Data to examine Start Marker

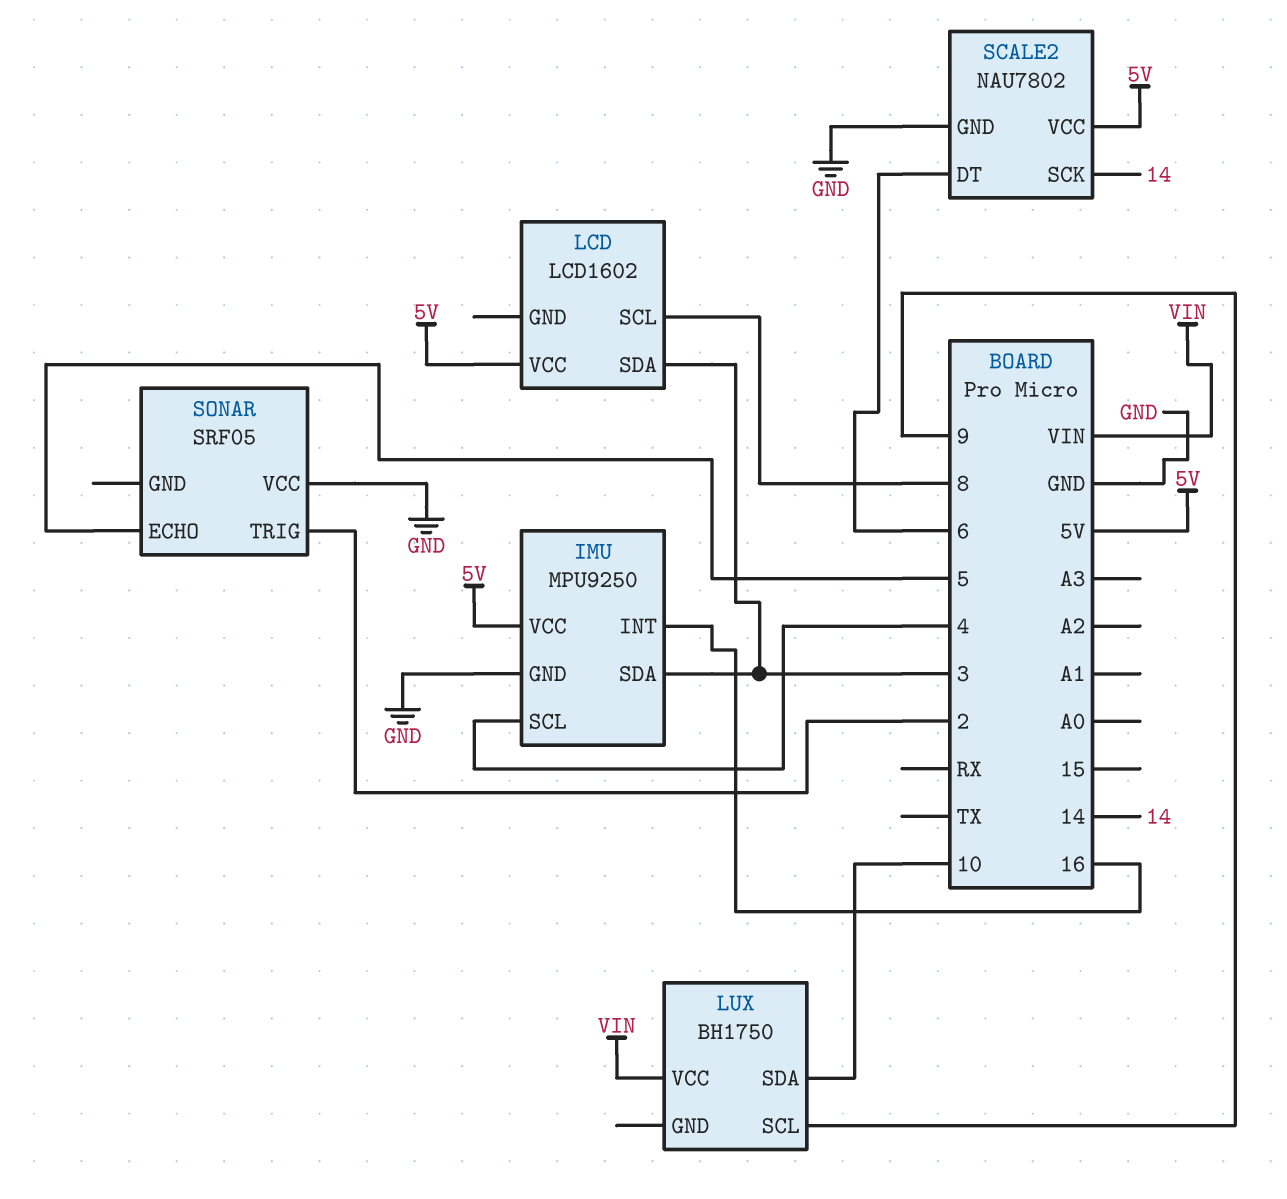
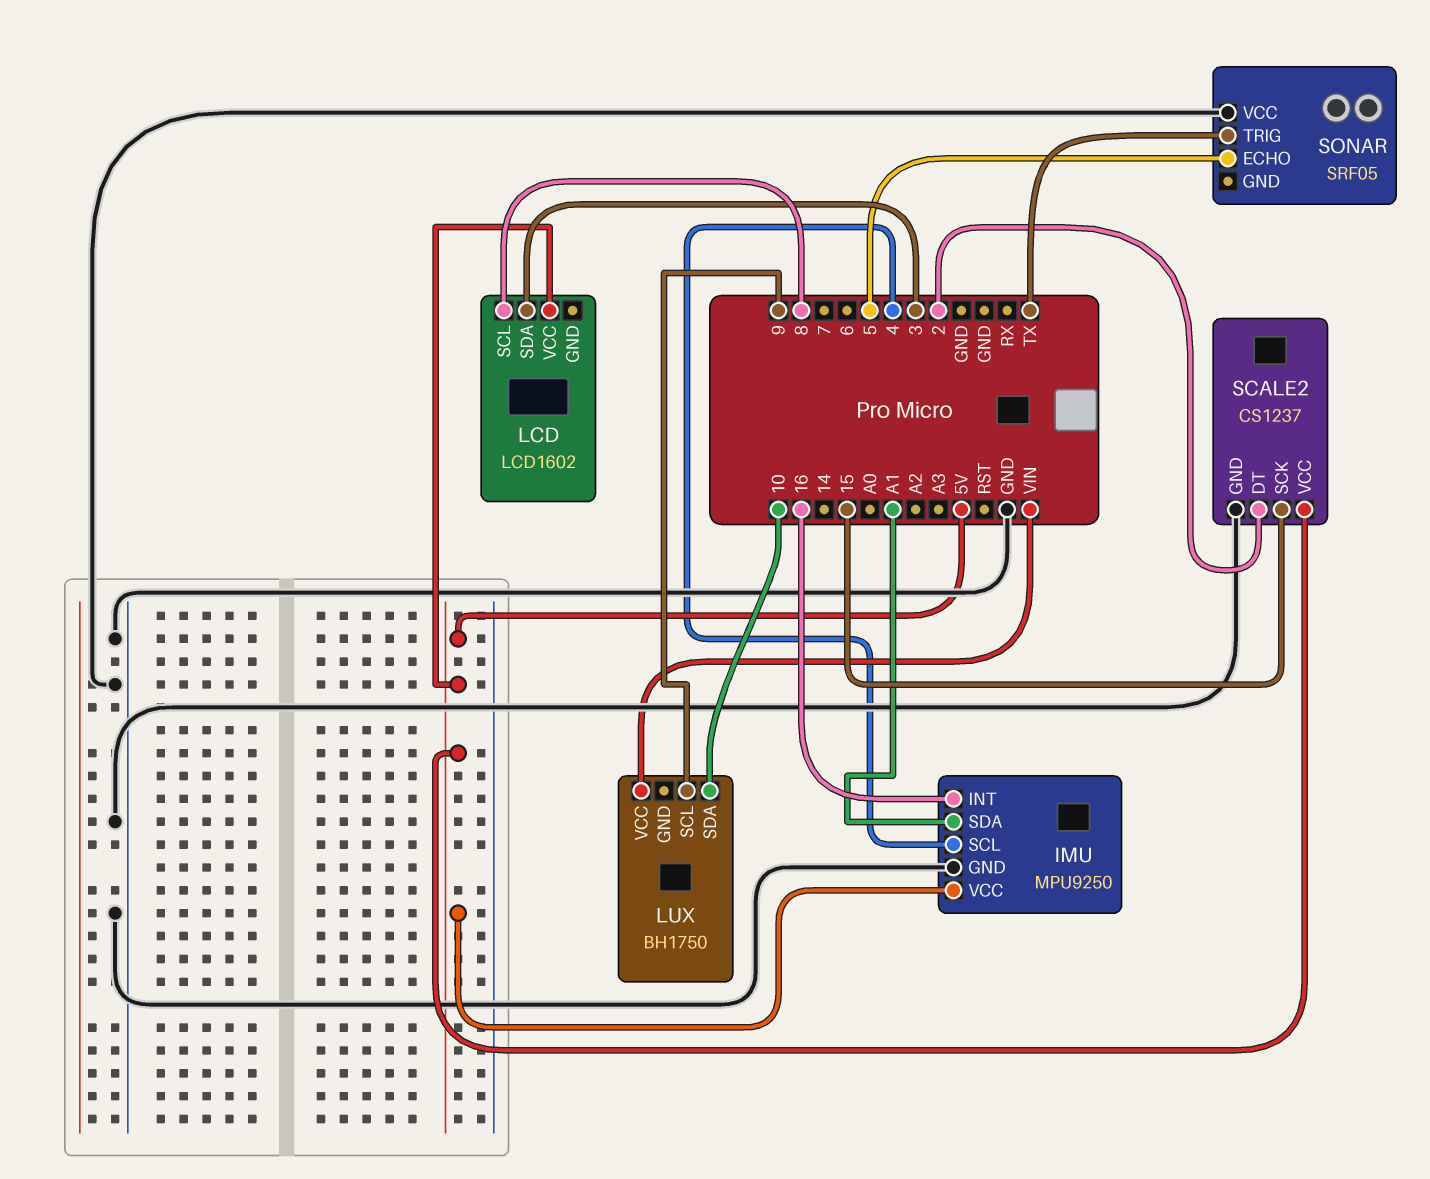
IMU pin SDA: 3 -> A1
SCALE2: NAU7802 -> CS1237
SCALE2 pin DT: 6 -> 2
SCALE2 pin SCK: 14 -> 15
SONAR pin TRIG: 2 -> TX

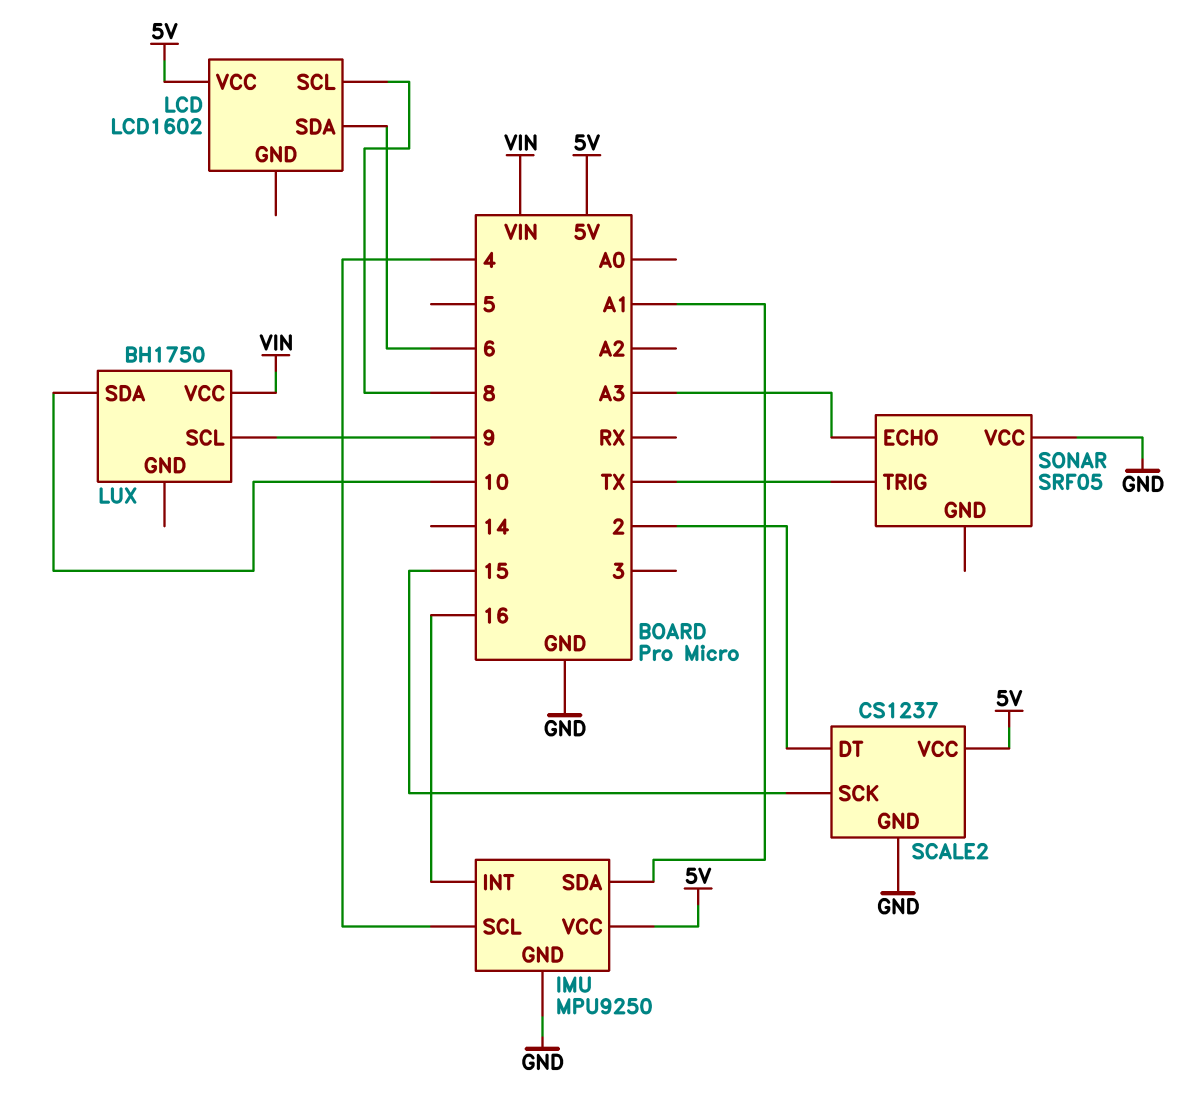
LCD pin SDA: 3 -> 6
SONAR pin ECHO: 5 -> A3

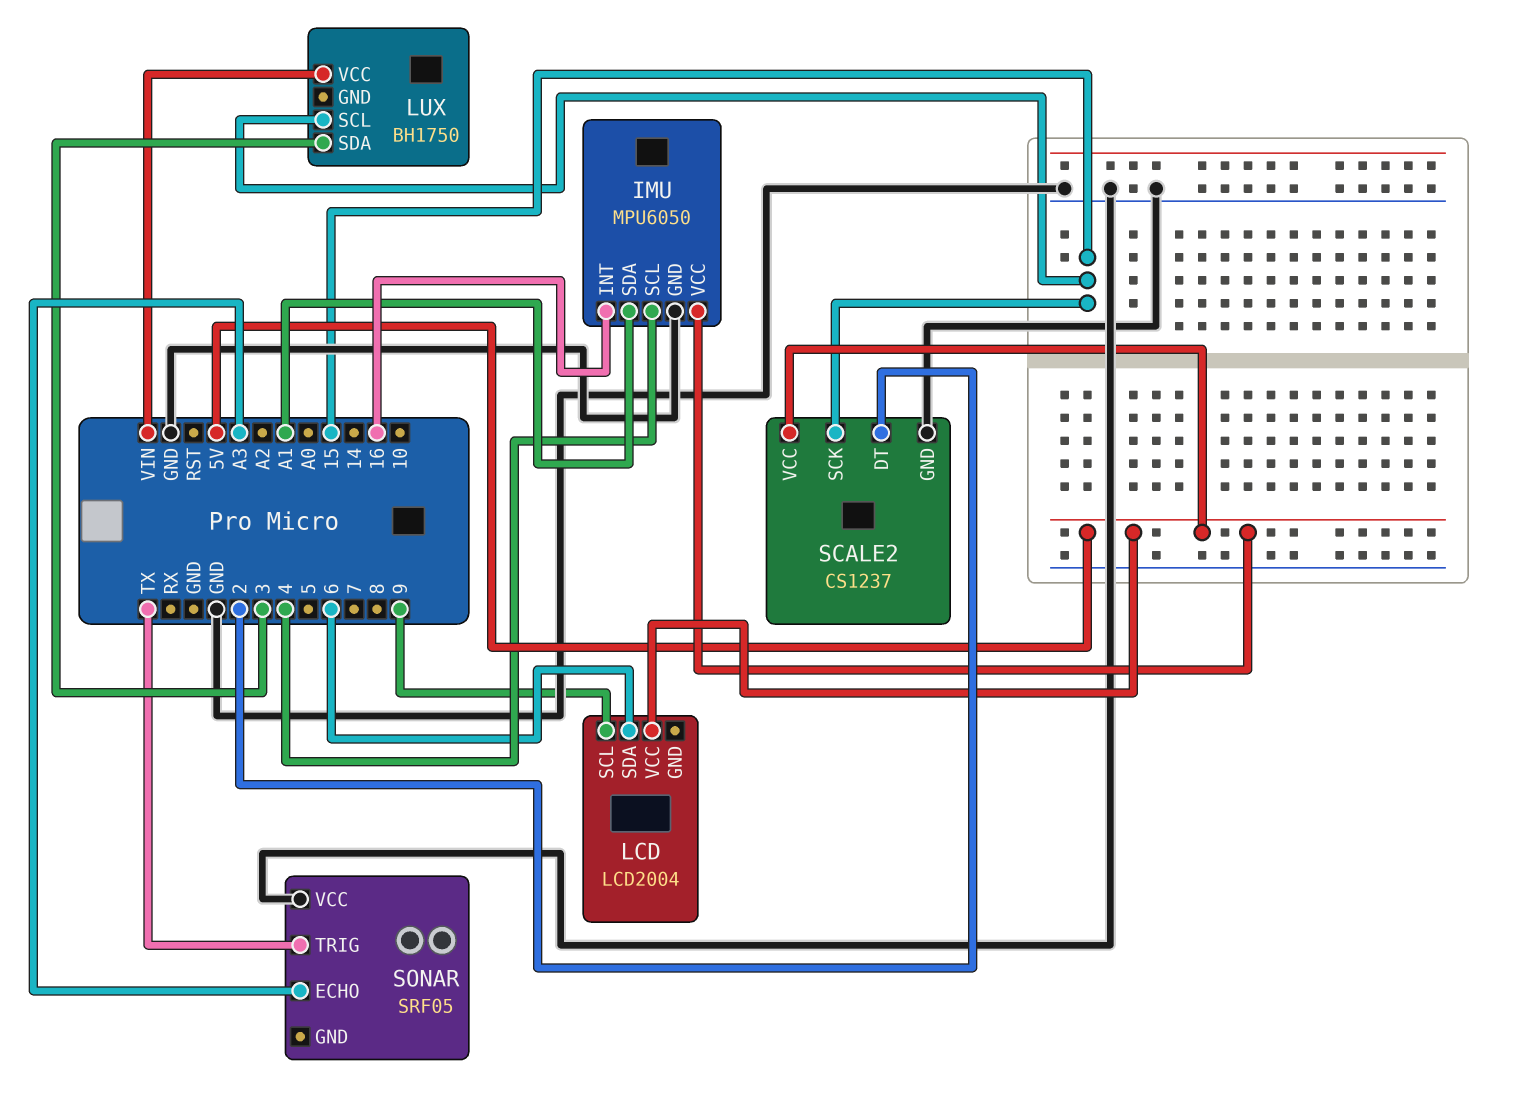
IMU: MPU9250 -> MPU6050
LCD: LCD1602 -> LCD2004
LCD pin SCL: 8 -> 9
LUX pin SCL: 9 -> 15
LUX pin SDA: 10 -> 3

Data to examine End Marker
Data to examine Start Marker

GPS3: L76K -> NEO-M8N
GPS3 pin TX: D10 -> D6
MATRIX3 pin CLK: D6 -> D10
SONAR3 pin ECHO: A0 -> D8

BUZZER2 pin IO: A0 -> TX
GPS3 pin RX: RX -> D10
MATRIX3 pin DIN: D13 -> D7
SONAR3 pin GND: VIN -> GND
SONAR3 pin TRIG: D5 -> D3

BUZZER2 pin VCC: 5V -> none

Data to examine End Marker

If a line in the records above contains the string "TRIG", copy that line out.

SONAR pin TRIG: 2 -> TX
SONAR3 pin TRIG: D5 -> D3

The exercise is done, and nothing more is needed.